Shape transformation data:
★ ★ ★ ★ ★ ★ ★
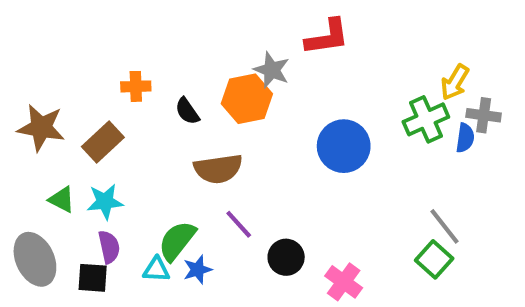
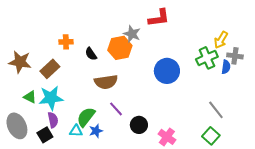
cyan star: (105, 202) -> (51, 98), size x1.4
green square: (434, 259) -> (211, 136), moved
black square: (93, 278) -> (45, 135), turned -35

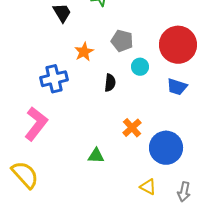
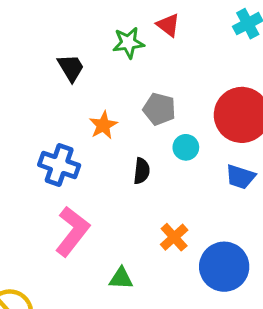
blue cross: (54, 79) -> (59, 165), turned 32
pink L-shape: (36, 124) -> (72, 231), moved

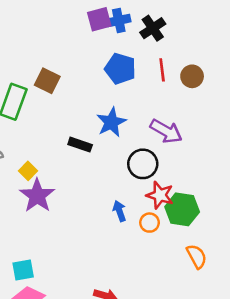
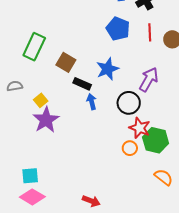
brown square: (47, 81) -> (66, 62), moved
purple arrow: (166, 131) -> (149, 79), turned -95
blue arrow: (119, 211) -> (92, 102), moved
orange semicircle: (197, 256) -> (163, 177), turned -30

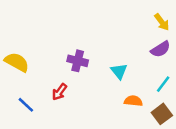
★ ★ ★ ★ ★ ★ ★
### Work request
The word is "arrow". Copy every line above where it appears.

### Output below
purple arrow: (166, 131) -> (149, 79), turned -95
blue arrow: (119, 211) -> (92, 102), moved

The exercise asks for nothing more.